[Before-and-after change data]
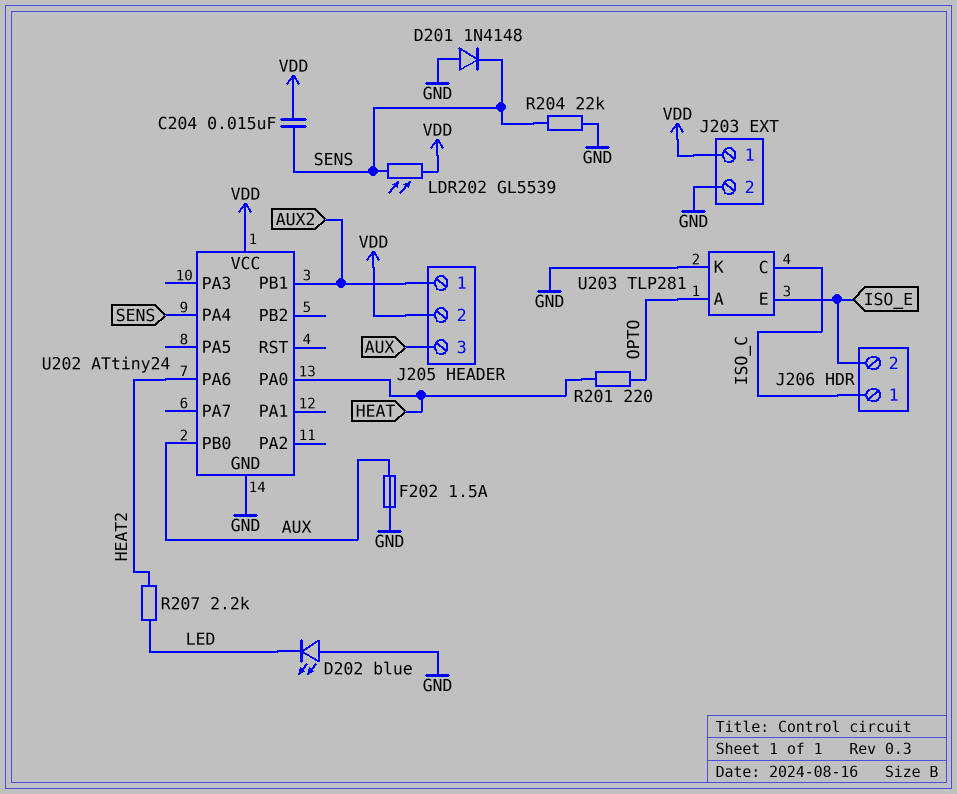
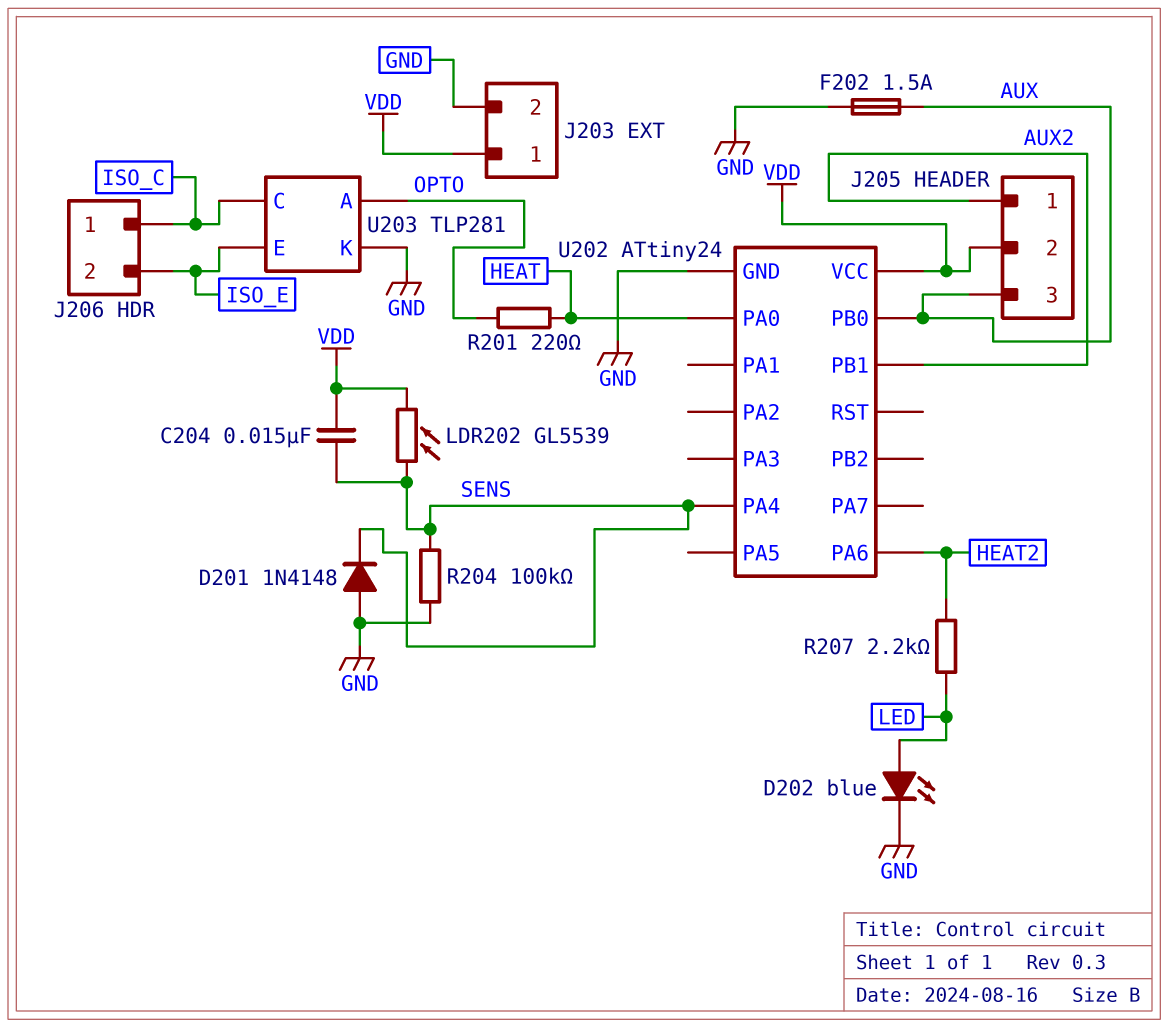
D202: LED blue (A GND, K LED) -> LED blue (A LED, K GND)
R204: 22k (GND, SENS) -> 100k (GND, SENS)

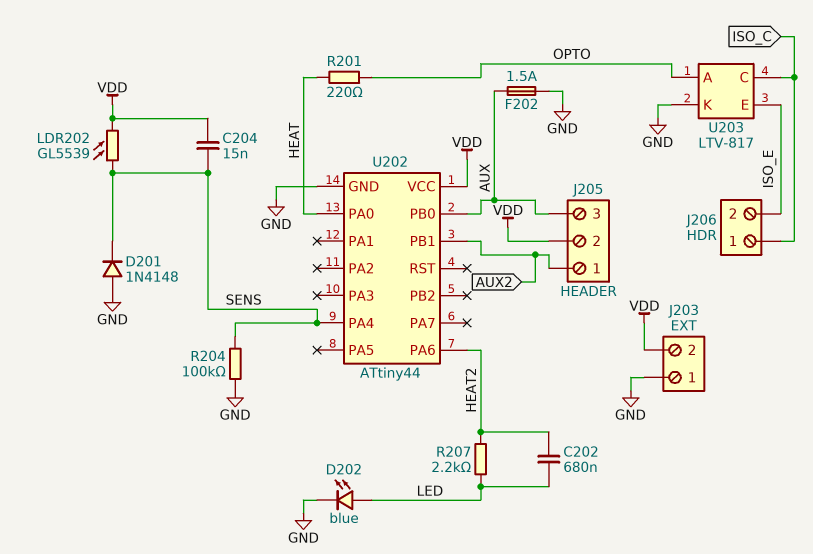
C202: none -> 680nF (HEAT2, LED)
J203 pin 1: VDD -> GND
J203 pin 2: GND -> VDD
U202: ATtiny24 -> ATtiny44
U203: TLP281 -> LTV-817

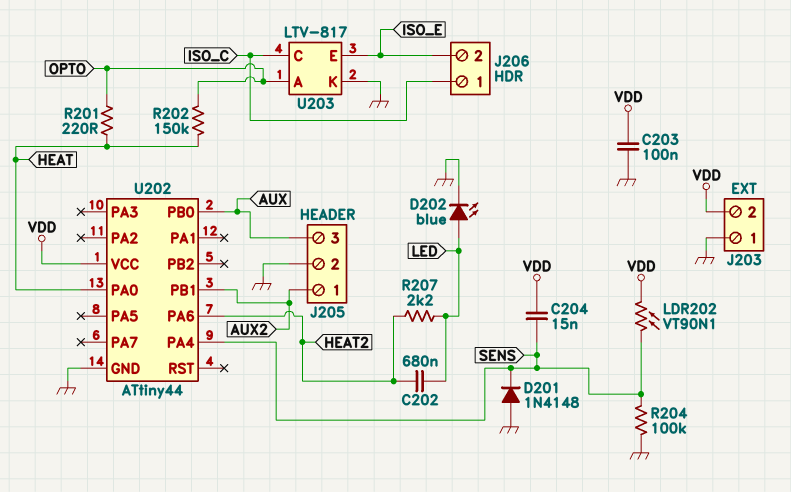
C203: none -> 100nF (GND, VDD)
F202: 1.5A (AUX, GND) -> none
J205 pin 2: VDD -> GND
LDR202: GL5539 (SENS, VDD) -> VT90N1 (SENS, VDD)
R202: none -> 150k (HEAT, OPTO)

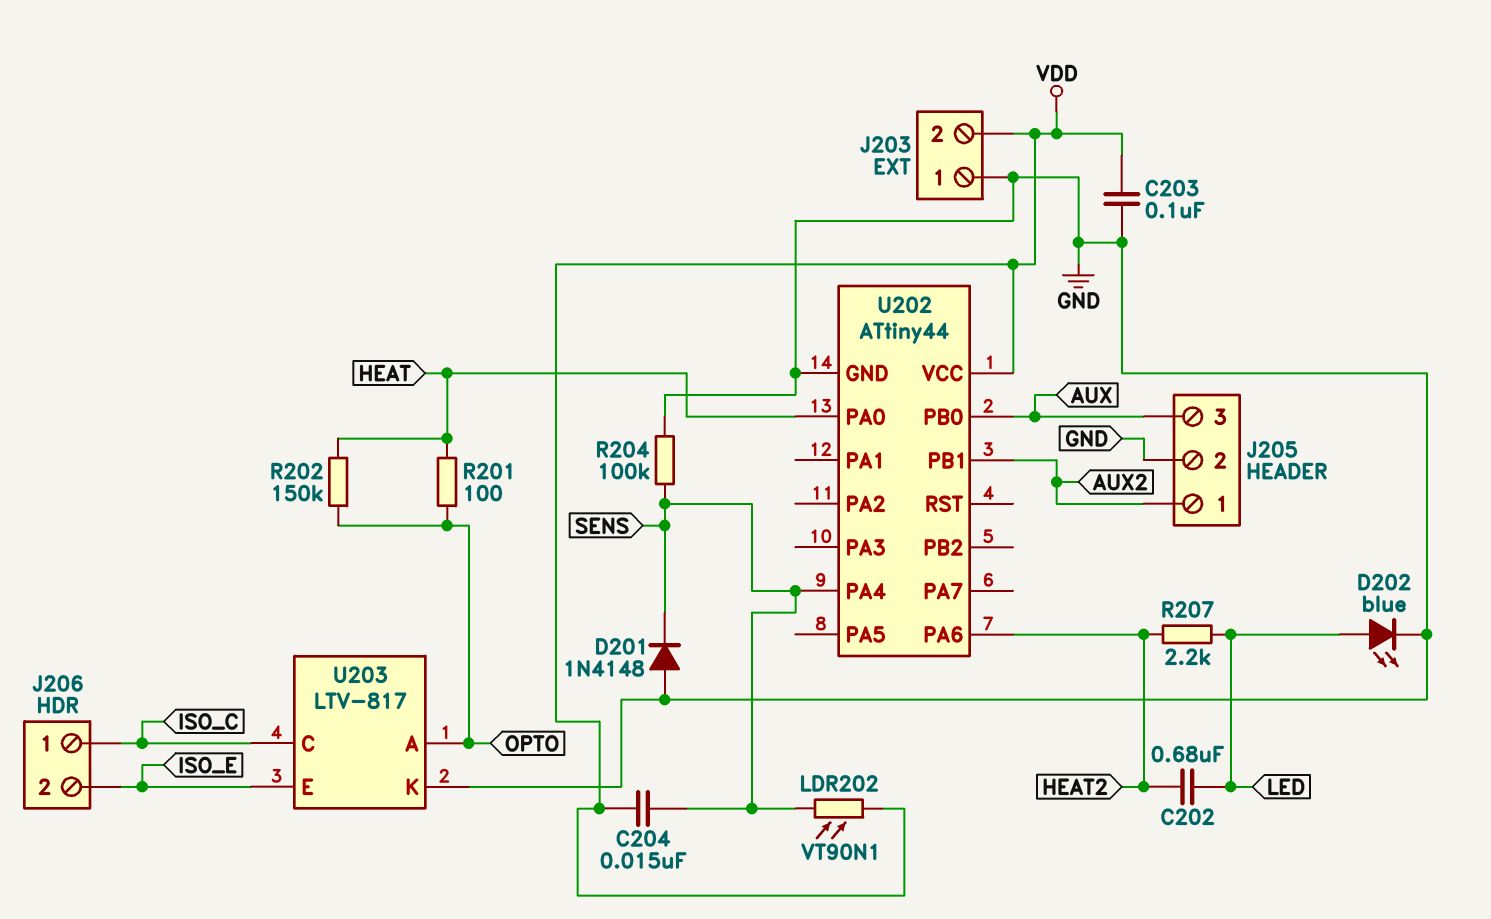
R201: 220 (HEAT, OPTO) -> 100 (HEAT, OPTO)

- What you need to do
Search the records for the word "none". Copy every line that has it.

- Solution to this exercise
C202: none -> 680nF (HEAT2, LED)
C203: none -> 100nF (GND, VDD)
F202: 1.5A (AUX, GND) -> none
R202: none -> 150k (HEAT, OPTO)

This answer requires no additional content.